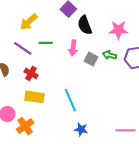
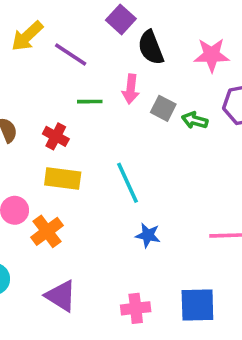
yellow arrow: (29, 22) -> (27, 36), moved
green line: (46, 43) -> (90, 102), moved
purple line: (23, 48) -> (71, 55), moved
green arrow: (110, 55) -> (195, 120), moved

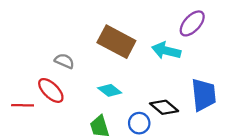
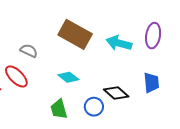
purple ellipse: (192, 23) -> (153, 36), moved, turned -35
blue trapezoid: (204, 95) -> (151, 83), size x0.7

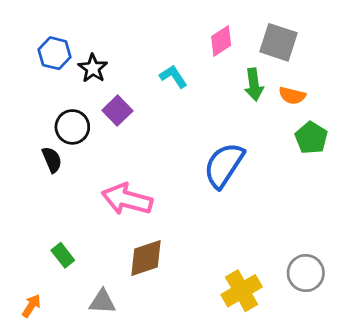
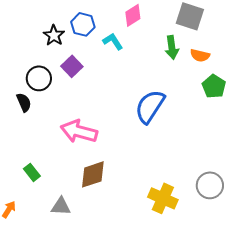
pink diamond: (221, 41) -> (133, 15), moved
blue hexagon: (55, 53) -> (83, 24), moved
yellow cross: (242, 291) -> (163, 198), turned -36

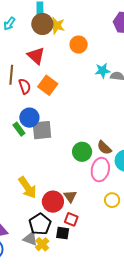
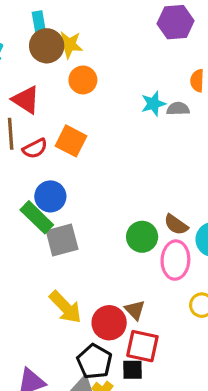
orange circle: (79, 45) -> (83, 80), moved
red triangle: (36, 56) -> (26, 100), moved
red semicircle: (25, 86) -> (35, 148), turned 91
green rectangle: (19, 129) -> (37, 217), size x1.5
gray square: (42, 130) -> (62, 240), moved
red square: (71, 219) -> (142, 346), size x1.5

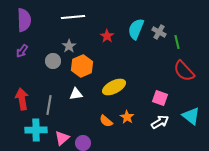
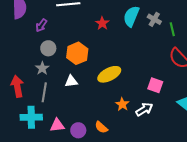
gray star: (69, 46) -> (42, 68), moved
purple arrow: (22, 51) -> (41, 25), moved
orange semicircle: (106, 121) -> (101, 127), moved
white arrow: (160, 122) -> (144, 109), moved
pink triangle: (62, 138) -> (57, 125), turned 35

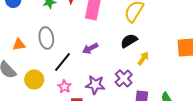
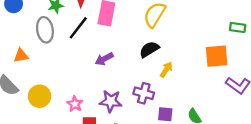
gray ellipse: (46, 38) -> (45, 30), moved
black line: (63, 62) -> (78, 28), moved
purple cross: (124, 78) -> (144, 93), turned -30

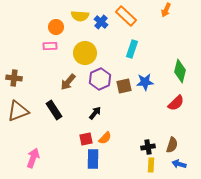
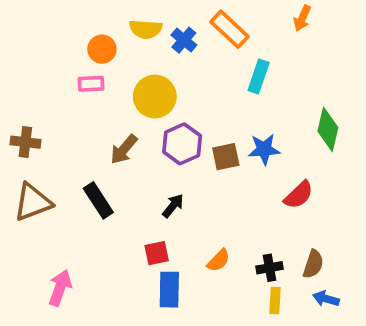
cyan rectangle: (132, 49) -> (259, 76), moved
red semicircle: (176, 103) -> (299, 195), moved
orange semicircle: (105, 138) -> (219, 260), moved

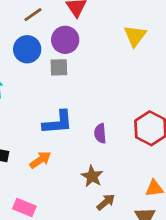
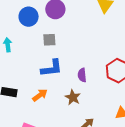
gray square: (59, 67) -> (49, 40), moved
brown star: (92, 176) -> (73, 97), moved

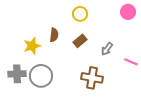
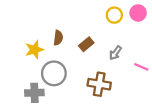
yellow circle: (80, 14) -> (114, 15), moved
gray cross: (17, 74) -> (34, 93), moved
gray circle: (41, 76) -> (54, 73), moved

• [TASK OBJECTIVE] Write out the records above once more, word for word, with no pictures.

• [OUTPUT BELOW]
yellow arrow: (29, 22) -> (27, 36), moved
green line: (46, 43) -> (90, 102), moved
purple line: (23, 48) -> (71, 55), moved
green arrow: (110, 55) -> (195, 120), moved

purple ellipse: (192, 23) -> (153, 36), moved, turned -35
blue trapezoid: (204, 95) -> (151, 83), size x0.7

pink diamond: (221, 41) -> (133, 15), moved
blue hexagon: (55, 53) -> (83, 24), moved
yellow cross: (242, 291) -> (163, 198), turned -36

orange circle: (79, 45) -> (83, 80), moved
red triangle: (36, 56) -> (26, 100), moved
red semicircle: (25, 86) -> (35, 148), turned 91
green rectangle: (19, 129) -> (37, 217), size x1.5
gray square: (42, 130) -> (62, 240), moved
red square: (71, 219) -> (142, 346), size x1.5

gray star: (69, 46) -> (42, 68), moved
purple arrow: (22, 51) -> (41, 25), moved
orange semicircle: (106, 121) -> (101, 127), moved
white arrow: (160, 122) -> (144, 109), moved
pink triangle: (62, 138) -> (57, 125), turned 35

gray ellipse: (46, 38) -> (45, 30), moved
black line: (63, 62) -> (78, 28), moved
purple cross: (124, 78) -> (144, 93), turned -30

cyan rectangle: (132, 49) -> (259, 76), moved
red semicircle: (176, 103) -> (299, 195), moved
orange semicircle: (105, 138) -> (219, 260), moved

gray square: (59, 67) -> (49, 40), moved
brown star: (92, 176) -> (73, 97), moved

yellow circle: (80, 14) -> (114, 15), moved
gray cross: (17, 74) -> (34, 93), moved
gray circle: (41, 76) -> (54, 73), moved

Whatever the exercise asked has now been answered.